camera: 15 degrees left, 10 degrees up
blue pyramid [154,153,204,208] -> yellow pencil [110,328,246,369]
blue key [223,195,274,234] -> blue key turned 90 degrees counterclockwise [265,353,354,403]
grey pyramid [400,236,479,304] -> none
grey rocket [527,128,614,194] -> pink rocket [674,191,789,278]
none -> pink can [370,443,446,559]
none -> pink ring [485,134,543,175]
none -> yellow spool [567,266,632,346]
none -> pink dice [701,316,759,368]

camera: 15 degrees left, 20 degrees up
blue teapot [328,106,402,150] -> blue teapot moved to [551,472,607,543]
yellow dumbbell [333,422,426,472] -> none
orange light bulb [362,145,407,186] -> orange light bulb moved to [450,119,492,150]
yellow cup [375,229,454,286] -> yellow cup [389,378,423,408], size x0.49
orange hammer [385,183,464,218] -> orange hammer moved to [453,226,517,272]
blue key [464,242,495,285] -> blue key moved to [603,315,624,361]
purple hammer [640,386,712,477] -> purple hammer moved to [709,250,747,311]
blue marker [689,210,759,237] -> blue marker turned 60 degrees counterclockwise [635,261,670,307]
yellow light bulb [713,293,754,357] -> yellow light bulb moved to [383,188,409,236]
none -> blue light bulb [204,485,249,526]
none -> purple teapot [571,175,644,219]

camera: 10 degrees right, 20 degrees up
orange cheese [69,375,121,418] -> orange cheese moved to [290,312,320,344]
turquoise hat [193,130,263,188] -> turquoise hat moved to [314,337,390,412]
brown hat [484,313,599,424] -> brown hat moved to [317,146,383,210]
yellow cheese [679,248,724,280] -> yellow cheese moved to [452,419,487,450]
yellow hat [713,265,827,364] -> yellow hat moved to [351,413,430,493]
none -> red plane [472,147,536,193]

--

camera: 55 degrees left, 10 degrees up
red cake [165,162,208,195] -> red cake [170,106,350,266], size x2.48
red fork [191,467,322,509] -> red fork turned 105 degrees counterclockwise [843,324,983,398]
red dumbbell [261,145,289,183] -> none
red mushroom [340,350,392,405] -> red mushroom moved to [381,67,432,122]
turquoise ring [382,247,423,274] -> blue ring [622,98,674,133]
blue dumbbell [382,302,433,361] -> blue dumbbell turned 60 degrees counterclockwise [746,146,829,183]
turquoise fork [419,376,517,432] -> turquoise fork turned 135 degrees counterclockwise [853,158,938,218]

...

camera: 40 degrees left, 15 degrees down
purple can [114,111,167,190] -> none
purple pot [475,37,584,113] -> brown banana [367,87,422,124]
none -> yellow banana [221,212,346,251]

Goal of the exercise:
With the first line being the one containing "camera: 15 degrees left, 10 degrees up" and the last line the one containing "purple hammer [640,386,712,477]", transcribe exactly the lines above that fall in that range.

Written solution:
camera: 15 degrees left, 10 degrees up
blue pyramid [154,153,204,208] -> yellow pencil [110,328,246,369]
blue key [223,195,274,234] -> blue key turned 90 degrees counterclockwise [265,353,354,403]
grey pyramid [400,236,479,304] -> none
grey rocket [527,128,614,194] -> pink rocket [674,191,789,278]
none -> pink can [370,443,446,559]
none -> pink ring [485,134,543,175]
none -> yellow spool [567,266,632,346]
none -> pink dice [701,316,759,368]

camera: 15 degrees left, 20 degrees up
blue teapot [328,106,402,150] -> blue teapot moved to [551,472,607,543]
yellow dumbbell [333,422,426,472] -> none
orange light bulb [362,145,407,186] -> orange light bulb moved to [450,119,492,150]
yellow cup [375,229,454,286] -> yellow cup [389,378,423,408], size x0.49
orange hammer [385,183,464,218] -> orange hammer moved to [453,226,517,272]
blue key [464,242,495,285] -> blue key moved to [603,315,624,361]
purple hammer [640,386,712,477] -> purple hammer moved to [709,250,747,311]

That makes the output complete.